**What you are asked to do:** Within the material below, locate the line with "building: [374,220,436,295] -> none" and the line with "building: [246,286,390,419] -> none", then return those two lines and all lines between them, exactly as written.

**Input data:**

::::::

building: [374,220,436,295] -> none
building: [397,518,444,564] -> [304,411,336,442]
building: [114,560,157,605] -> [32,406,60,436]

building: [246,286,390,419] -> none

::::::

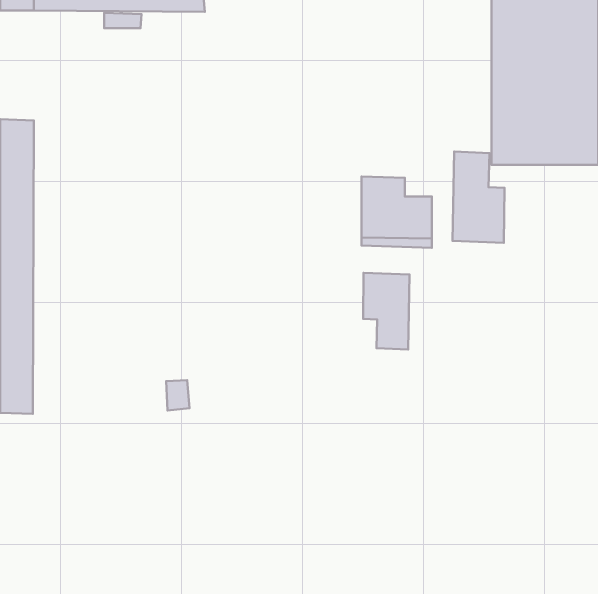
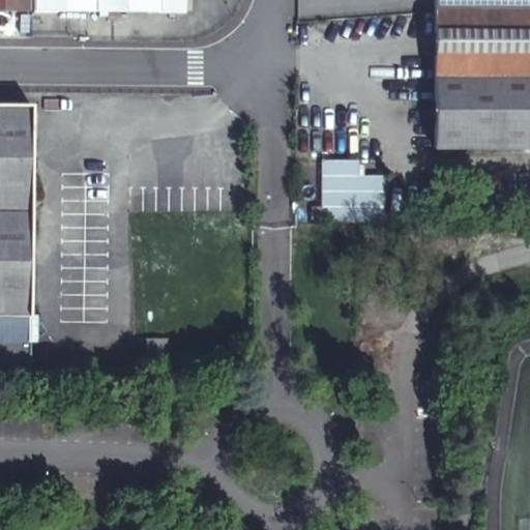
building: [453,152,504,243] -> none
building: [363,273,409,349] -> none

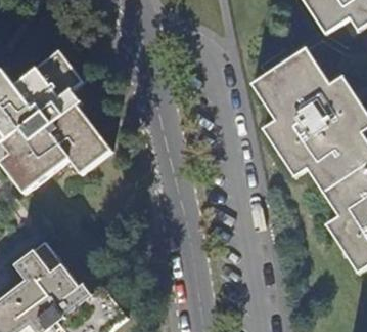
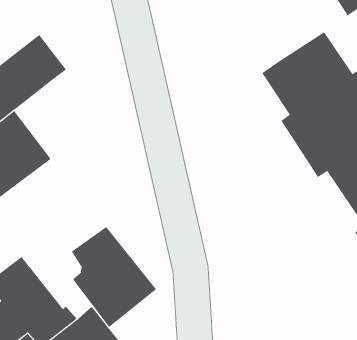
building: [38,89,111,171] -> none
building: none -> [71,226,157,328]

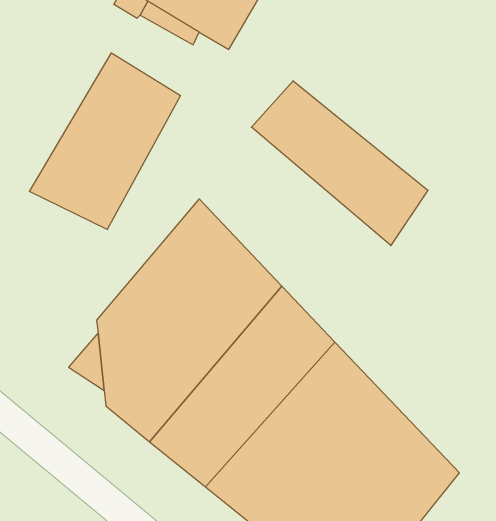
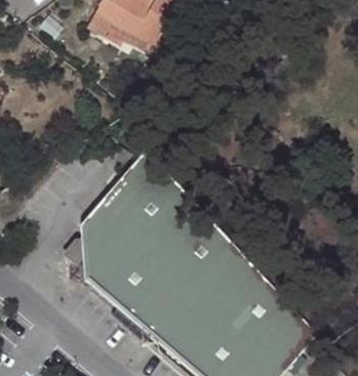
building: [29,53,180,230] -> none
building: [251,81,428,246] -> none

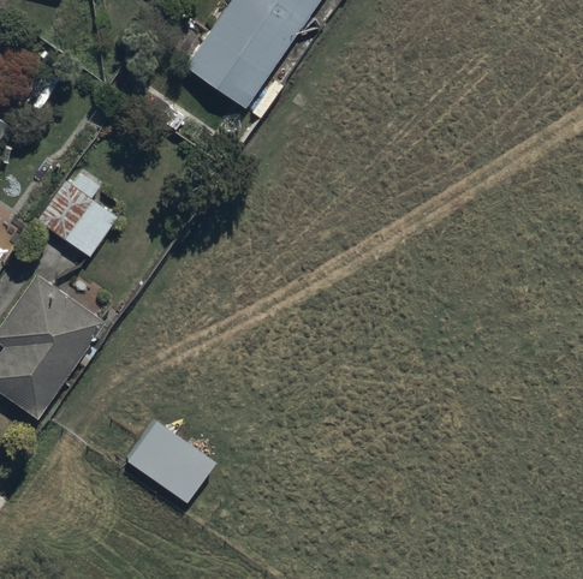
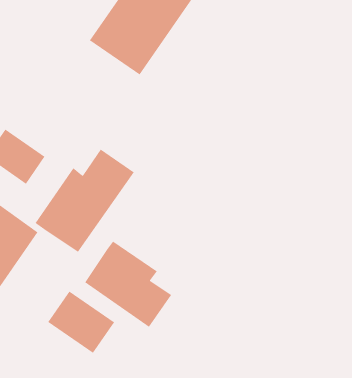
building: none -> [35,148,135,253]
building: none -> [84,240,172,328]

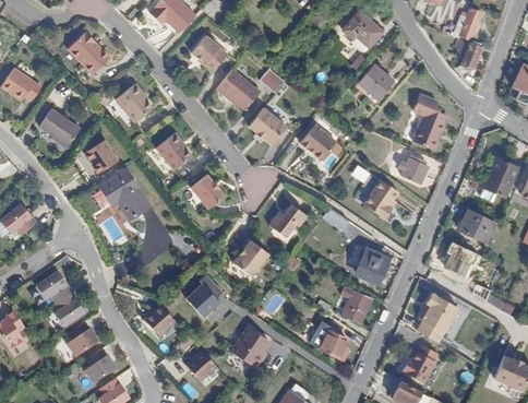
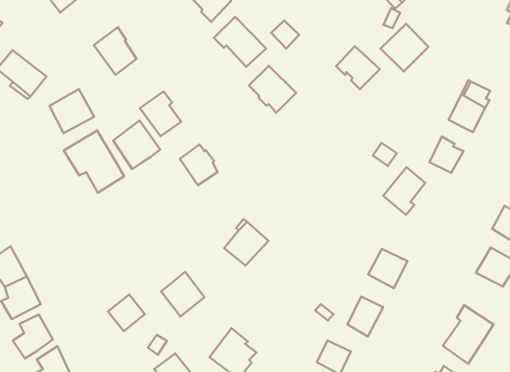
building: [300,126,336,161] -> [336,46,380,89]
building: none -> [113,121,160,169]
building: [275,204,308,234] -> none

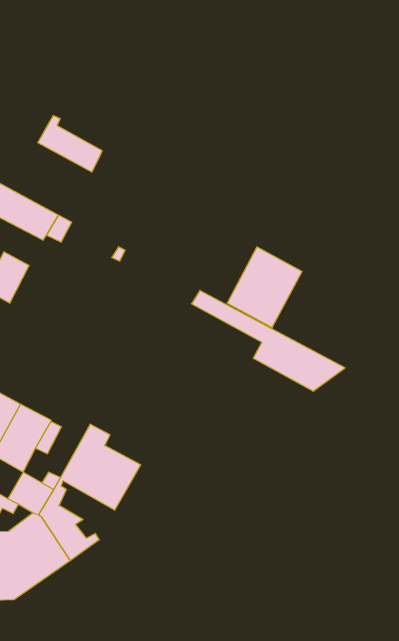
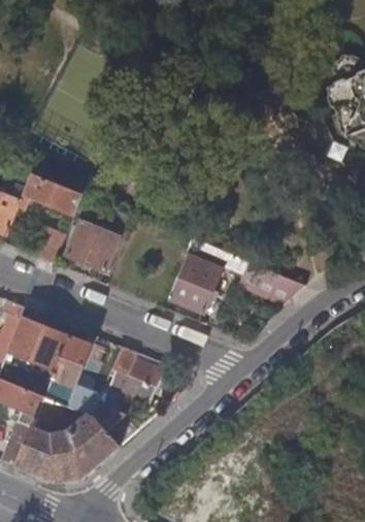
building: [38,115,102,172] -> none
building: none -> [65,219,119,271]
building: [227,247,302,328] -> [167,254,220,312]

::::::

**Result of the exercise:**
building: [374,220,436,295] -> none
building: [397,518,444,564] -> [304,411,336,442]
building: [114,560,157,605] -> [32,406,60,436]

building: [246,286,390,419] -> none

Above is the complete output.